_What is being asked_:
Transcribe only the lines of the listing below from the one holding "yellow plate A2:A5" through the one holding "lime plate G8:J8 level 1 -> none", inclusive, without any change.

_The input_:

· · · · · · ·

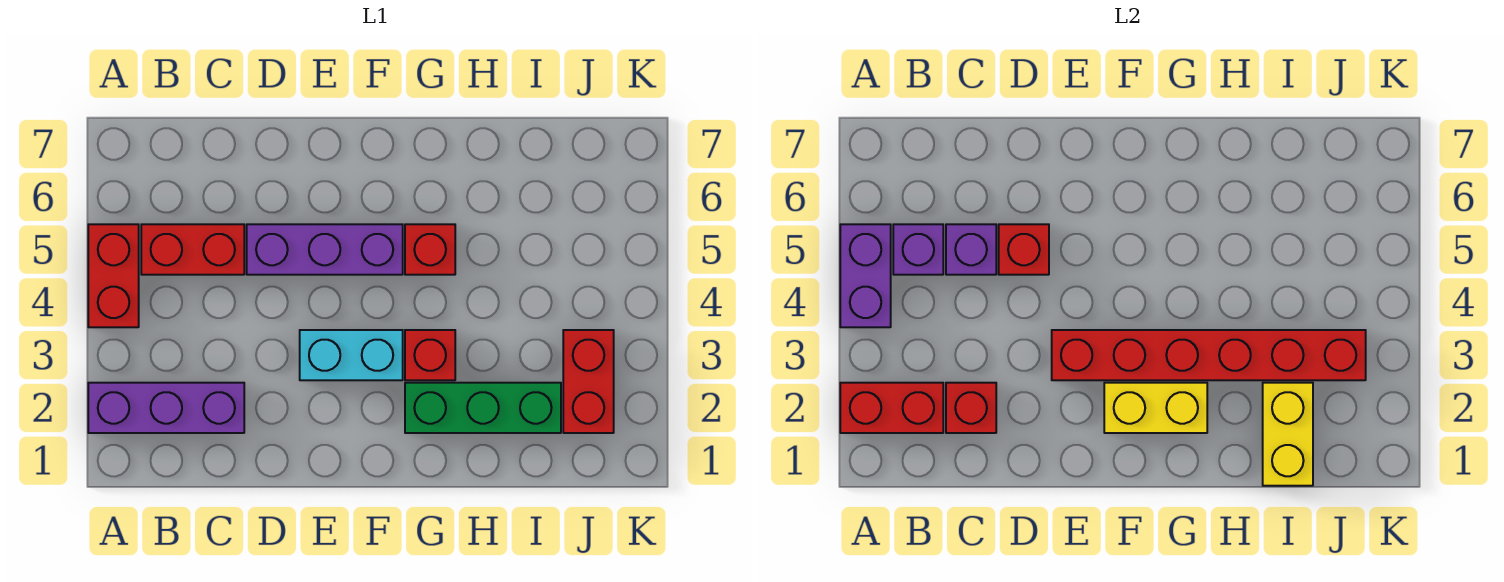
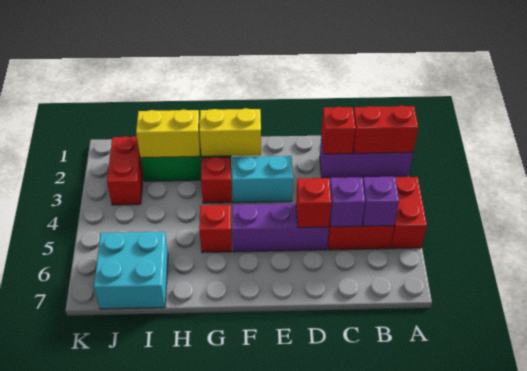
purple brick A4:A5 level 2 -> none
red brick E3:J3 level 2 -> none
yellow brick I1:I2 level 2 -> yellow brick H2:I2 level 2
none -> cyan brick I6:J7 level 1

· · · · · · ·

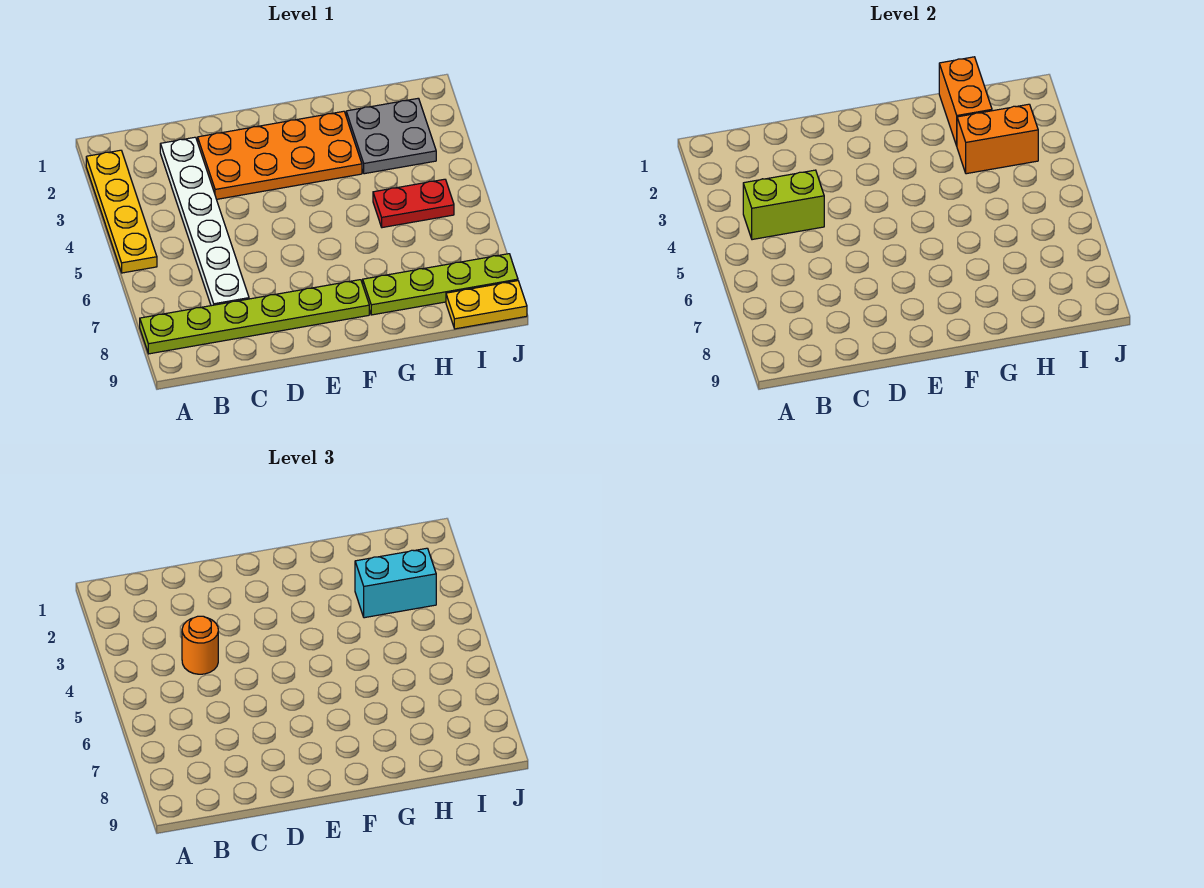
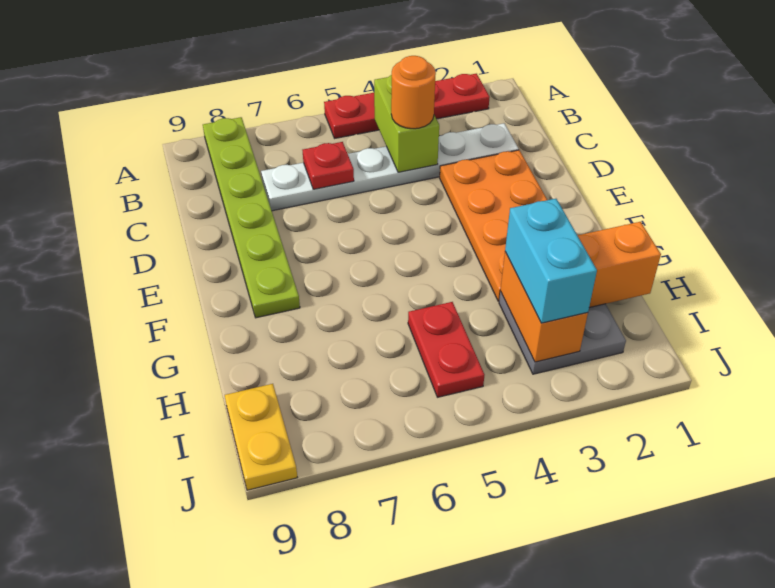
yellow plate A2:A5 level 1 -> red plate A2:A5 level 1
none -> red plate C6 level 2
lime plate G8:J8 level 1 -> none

· · · · · · ·

_Answer for this exercise_:
yellow plate A2:A5 level 1 -> red plate A2:A5 level 1
none -> red plate C6 level 2
lime plate G8:J8 level 1 -> none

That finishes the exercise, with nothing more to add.